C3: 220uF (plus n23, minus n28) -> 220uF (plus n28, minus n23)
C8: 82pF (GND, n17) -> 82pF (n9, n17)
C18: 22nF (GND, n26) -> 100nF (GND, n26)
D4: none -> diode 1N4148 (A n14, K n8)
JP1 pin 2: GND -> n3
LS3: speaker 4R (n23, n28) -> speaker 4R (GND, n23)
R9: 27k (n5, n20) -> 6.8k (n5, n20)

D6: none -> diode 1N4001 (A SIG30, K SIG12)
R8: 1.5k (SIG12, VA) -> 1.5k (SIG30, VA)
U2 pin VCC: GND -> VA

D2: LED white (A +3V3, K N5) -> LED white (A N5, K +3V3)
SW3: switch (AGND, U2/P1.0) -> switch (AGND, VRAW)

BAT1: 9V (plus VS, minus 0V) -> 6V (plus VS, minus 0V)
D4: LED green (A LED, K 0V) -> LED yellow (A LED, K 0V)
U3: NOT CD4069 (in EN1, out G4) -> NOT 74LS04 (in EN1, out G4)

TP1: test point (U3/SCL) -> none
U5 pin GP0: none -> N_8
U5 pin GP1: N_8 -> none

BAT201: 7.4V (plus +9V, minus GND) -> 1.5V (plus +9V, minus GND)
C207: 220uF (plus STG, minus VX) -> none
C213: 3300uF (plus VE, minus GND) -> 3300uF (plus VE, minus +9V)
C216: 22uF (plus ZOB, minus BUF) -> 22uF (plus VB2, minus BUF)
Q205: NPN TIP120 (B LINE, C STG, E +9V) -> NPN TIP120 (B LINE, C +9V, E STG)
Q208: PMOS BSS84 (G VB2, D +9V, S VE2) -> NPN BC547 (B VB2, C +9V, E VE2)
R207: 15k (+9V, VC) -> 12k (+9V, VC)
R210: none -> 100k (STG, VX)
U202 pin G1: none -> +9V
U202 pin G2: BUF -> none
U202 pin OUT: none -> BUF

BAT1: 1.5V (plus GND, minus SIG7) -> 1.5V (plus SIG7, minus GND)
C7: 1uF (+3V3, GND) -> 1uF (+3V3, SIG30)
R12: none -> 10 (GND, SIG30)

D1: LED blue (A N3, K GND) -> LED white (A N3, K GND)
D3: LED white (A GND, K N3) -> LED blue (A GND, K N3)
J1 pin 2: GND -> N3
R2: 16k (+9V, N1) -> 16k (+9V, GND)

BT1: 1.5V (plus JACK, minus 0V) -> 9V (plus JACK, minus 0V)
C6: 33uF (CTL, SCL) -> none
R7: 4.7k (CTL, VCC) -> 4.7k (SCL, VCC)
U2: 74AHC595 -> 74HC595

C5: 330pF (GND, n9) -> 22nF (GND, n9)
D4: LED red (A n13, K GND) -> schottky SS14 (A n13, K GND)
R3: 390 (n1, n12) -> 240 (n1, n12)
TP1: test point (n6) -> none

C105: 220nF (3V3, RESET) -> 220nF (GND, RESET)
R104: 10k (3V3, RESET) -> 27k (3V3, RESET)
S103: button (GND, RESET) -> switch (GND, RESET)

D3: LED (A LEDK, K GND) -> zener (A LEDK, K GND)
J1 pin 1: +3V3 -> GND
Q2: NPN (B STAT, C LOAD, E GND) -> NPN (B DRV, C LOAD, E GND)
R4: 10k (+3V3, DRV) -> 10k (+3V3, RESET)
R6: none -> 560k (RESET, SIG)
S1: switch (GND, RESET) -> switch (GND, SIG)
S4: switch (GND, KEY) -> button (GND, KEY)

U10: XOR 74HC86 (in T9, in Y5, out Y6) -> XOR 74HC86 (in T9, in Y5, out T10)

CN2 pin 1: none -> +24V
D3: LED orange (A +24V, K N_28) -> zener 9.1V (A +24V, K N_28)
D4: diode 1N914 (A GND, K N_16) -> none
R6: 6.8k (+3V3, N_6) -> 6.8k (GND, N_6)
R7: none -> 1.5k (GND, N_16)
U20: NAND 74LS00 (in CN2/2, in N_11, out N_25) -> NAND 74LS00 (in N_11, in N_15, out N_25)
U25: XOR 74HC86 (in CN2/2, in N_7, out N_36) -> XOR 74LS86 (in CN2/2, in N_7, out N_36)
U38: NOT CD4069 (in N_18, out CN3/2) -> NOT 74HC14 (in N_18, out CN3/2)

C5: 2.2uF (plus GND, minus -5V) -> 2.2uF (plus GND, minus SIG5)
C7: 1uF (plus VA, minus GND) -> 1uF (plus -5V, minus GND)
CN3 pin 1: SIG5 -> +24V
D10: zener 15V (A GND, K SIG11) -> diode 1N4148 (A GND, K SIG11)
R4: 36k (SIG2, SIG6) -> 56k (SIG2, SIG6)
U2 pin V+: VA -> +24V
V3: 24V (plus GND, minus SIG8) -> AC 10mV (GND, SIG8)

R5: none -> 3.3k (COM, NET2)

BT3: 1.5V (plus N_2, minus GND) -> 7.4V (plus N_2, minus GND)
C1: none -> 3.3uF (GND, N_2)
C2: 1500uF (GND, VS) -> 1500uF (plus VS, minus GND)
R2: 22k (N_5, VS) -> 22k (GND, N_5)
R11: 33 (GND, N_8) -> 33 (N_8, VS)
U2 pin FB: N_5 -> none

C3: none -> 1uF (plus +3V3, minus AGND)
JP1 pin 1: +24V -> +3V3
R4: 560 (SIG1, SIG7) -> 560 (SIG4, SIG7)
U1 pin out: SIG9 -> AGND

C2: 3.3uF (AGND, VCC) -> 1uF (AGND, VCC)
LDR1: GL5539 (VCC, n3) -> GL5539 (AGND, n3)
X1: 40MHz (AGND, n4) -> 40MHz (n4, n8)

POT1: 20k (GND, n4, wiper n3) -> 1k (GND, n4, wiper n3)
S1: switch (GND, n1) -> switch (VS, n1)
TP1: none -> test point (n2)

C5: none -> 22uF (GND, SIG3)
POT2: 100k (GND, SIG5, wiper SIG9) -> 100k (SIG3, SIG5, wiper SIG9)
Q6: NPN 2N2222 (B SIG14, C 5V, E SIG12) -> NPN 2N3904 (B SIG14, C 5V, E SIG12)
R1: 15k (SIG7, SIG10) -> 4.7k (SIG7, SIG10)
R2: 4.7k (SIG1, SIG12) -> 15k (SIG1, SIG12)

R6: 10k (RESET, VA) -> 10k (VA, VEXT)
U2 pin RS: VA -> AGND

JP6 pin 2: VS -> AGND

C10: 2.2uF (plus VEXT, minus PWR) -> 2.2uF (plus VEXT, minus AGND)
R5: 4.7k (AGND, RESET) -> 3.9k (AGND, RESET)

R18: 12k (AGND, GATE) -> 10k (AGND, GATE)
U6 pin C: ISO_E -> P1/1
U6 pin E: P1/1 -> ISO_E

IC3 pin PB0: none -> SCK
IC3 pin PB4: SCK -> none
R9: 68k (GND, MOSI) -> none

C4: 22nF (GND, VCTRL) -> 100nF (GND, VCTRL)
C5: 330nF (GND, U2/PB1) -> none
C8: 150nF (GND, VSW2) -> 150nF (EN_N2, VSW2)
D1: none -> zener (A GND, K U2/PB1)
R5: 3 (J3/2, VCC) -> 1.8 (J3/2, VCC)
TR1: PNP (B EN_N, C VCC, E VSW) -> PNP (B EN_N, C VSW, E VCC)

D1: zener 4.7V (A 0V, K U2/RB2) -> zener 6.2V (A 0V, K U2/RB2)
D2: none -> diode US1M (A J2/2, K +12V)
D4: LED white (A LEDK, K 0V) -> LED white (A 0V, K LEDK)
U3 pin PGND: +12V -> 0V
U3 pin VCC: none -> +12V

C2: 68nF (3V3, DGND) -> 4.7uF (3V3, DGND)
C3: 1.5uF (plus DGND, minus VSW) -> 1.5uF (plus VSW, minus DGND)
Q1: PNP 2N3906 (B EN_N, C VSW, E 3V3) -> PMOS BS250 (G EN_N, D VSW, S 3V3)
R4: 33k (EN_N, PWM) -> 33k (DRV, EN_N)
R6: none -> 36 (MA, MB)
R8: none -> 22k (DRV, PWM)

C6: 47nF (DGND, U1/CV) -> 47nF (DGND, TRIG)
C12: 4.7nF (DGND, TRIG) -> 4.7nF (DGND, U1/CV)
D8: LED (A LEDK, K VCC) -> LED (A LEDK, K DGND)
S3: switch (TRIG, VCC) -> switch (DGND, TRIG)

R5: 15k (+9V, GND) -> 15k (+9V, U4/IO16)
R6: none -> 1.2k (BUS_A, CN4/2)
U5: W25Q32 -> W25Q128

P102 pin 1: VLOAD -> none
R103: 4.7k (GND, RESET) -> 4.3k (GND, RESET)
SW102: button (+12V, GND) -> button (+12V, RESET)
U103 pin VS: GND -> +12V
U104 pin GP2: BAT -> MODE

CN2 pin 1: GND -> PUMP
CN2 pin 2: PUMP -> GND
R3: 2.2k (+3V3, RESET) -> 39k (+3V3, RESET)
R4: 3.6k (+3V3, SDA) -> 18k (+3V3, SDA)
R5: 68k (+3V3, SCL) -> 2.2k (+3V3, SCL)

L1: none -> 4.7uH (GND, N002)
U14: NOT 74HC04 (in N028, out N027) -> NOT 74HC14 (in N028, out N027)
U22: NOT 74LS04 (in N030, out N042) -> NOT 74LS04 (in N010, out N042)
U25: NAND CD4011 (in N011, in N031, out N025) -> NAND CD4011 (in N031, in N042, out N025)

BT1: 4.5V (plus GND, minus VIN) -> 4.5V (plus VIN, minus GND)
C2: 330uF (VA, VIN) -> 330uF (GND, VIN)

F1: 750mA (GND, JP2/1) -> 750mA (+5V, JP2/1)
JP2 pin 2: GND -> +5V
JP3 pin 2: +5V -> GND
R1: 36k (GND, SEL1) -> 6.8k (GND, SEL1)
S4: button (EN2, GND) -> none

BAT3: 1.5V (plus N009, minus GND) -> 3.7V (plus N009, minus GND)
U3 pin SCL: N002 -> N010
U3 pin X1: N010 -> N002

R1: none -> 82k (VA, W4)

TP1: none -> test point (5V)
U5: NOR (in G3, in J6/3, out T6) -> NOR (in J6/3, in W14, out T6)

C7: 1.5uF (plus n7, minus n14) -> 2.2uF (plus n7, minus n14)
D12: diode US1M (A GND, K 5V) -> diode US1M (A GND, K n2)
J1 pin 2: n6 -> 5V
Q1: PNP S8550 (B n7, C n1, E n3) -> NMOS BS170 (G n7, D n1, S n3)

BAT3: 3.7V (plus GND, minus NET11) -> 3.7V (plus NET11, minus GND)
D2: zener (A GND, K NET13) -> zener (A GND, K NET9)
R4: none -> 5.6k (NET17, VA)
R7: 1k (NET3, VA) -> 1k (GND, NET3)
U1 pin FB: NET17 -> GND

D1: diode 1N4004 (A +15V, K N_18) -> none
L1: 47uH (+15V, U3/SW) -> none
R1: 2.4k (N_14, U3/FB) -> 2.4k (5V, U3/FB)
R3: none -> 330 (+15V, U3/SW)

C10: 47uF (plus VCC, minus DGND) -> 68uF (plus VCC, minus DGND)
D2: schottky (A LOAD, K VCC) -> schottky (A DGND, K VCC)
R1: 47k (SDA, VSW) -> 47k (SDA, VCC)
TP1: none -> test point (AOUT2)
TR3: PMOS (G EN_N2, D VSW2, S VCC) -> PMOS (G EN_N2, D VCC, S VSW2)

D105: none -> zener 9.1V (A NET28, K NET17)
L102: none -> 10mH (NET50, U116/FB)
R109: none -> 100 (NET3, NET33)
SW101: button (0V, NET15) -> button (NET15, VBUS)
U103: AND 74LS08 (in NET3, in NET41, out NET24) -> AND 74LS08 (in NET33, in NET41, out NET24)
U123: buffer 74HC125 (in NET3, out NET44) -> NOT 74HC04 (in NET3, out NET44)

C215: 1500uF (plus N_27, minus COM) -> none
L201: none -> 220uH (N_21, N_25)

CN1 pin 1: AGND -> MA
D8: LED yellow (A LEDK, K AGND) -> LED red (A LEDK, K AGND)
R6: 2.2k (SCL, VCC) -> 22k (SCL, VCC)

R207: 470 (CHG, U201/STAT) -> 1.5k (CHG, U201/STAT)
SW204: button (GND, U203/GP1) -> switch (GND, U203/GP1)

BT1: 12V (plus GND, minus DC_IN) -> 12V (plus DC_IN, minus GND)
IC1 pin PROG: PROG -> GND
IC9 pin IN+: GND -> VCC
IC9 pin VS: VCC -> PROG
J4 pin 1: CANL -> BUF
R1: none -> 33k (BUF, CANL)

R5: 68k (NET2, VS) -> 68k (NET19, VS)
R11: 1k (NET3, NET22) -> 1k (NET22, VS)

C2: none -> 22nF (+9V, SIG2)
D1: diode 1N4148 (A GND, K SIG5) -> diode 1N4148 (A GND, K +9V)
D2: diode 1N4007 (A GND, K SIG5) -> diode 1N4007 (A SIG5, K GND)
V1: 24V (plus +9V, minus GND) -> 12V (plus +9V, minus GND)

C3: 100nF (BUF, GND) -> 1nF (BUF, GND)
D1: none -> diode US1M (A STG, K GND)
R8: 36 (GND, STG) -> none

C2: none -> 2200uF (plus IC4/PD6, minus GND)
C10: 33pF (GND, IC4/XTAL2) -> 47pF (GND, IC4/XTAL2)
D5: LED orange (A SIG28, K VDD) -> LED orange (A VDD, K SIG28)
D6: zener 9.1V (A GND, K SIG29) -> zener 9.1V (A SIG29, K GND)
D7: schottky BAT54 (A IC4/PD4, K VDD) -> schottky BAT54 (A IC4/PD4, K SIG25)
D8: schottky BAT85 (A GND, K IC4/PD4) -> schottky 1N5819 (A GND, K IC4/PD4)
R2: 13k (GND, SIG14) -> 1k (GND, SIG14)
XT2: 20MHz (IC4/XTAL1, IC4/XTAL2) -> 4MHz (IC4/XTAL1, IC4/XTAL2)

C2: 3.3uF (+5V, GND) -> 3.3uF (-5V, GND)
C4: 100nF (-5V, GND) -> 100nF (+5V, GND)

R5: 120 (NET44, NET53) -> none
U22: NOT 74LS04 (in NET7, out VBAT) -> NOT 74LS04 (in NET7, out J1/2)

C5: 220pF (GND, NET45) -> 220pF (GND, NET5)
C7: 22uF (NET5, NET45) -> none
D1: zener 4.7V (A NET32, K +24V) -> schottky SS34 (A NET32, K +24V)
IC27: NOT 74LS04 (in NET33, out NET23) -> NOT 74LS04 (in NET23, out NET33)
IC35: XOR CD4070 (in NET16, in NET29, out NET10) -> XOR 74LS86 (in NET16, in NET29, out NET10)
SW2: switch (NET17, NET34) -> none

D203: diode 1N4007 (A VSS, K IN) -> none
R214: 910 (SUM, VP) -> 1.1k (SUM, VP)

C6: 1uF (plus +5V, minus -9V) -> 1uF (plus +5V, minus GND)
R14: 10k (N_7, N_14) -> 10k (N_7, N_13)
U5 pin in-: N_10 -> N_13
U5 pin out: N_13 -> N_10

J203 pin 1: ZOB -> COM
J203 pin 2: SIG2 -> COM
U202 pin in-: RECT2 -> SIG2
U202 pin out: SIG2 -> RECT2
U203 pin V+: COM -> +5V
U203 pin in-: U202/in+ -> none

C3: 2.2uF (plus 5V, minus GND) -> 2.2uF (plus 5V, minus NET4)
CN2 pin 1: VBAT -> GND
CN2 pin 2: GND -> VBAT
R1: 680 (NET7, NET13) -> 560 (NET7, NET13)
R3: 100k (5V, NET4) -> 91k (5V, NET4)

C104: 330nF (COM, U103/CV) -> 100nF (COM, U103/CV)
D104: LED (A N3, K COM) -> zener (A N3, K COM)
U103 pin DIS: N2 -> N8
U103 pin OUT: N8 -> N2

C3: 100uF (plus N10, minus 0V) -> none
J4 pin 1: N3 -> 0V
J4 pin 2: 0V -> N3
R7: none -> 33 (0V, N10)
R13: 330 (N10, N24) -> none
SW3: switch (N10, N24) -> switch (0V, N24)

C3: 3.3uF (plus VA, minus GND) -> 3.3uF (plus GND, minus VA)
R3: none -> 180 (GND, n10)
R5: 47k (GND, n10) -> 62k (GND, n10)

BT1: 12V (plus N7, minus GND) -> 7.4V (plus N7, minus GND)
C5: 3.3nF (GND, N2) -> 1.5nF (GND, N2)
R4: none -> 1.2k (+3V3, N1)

══════════════════════════════

> Activity:
Each line of the data above containing the string "diode" is to be copied.

> Response area:
D4: none -> diode 1N4148 (A n14, K n8)
D6: none -> diode 1N4001 (A SIG30, K SIG12)
D4: diode 1N914 (A GND, K N_16) -> none
D10: zener 15V (A GND, K SIG11) -> diode 1N4148 (A GND, K SIG11)
D2: none -> diode US1M (A J2/2, K +12V)
D12: diode US1M (A GND, K 5V) -> diode US1M (A GND, K n2)
D1: diode 1N4004 (A +15V, K N_18) -> none
D1: diode 1N4148 (A GND, K SIG5) -> diode 1N4148 (A GND, K +9V)
D2: diode 1N4007 (A GND, K SIG5) -> diode 1N4007 (A SIG5, K GND)
D1: none -> diode US1M (A STG, K GND)
D203: diode 1N4007 (A VSS, K IN) -> none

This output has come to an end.